Short problem:
Put the records from the line that contains "The height and" through the line that contains "on (373, 227)." into a Markdown table with the columns Row and Line, numbering each row and leaving out blank lines.

Supplied records:
********************

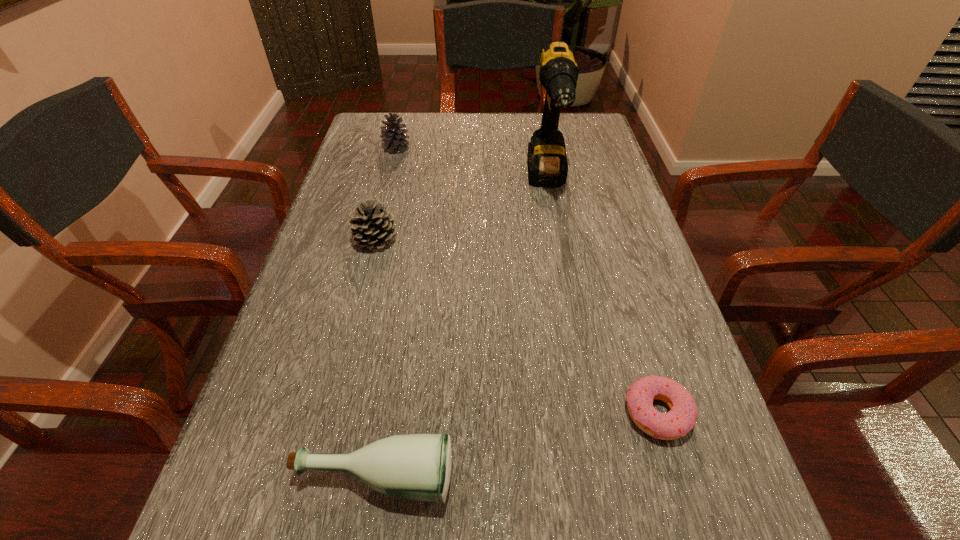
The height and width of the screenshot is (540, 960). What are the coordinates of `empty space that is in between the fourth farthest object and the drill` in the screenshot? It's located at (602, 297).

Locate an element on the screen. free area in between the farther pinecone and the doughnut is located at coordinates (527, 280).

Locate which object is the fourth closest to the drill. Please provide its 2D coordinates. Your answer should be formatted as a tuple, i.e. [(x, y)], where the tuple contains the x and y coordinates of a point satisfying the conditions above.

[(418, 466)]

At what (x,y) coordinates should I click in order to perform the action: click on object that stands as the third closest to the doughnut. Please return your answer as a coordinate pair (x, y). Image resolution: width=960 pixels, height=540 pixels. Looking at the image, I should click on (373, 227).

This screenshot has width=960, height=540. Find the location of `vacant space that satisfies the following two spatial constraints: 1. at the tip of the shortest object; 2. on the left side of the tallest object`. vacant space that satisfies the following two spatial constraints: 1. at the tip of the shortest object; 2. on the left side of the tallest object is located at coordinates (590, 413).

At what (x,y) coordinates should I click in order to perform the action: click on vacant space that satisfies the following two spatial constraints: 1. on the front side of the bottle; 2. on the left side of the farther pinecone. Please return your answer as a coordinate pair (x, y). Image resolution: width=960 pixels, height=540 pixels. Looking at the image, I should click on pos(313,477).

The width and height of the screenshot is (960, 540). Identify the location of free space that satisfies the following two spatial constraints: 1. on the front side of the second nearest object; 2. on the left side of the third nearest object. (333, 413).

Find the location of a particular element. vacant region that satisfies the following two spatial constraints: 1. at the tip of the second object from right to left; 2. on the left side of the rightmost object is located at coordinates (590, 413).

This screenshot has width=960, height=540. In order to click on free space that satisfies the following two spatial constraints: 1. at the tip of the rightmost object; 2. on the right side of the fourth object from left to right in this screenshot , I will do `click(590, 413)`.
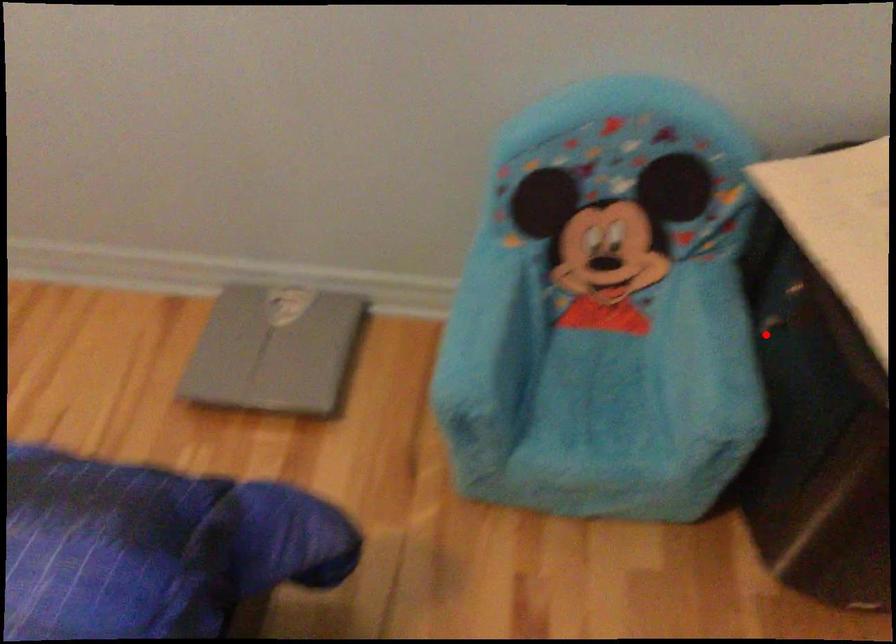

********************

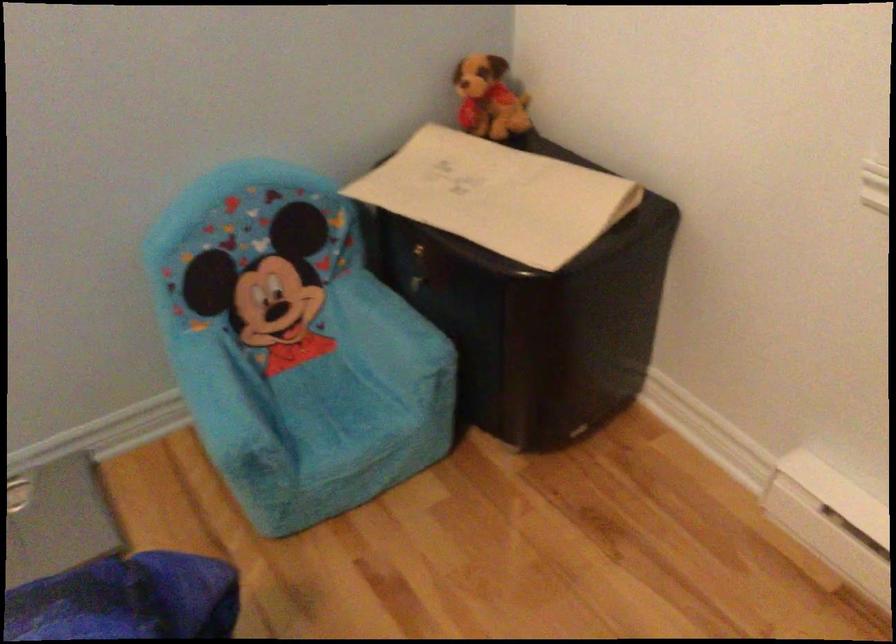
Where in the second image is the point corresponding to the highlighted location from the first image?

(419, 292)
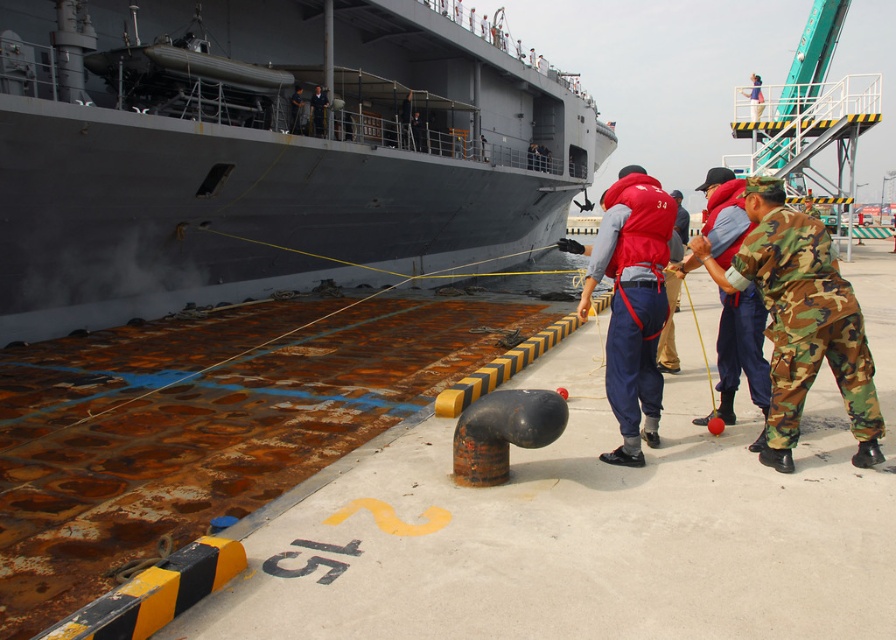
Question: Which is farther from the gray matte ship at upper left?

********************

Answer to this task:
| Row | Line |
|---|---|
| 1 | The height and width of the screenshot is (540, 960). What are the coordinates of `empty space that is in between the fourth farthest object and the drill` in the screenshot? It's located at (602, 297). |
| 2 | Locate an element on the screen. free area in between the farther pinecone and the doughnut is located at coordinates (527, 280). |
| 3 | Locate which object is the fourth closest to the drill. Please provide its 2D coordinates. Your answer should be formatted as a tuple, i.e. [(x, y)], where the tuple contains the x and y coordinates of a point satisfying the conditions above. |
| 4 | [(418, 466)] |
| 5 | At what (x,y) coordinates should I click in order to perform the action: click on object that stands as the third closest to the doughnut. Please return your answer as a coordinate pair (x, y). Image resolution: width=960 pixels, height=540 pixels. Looking at the image, I should click on (373, 227). |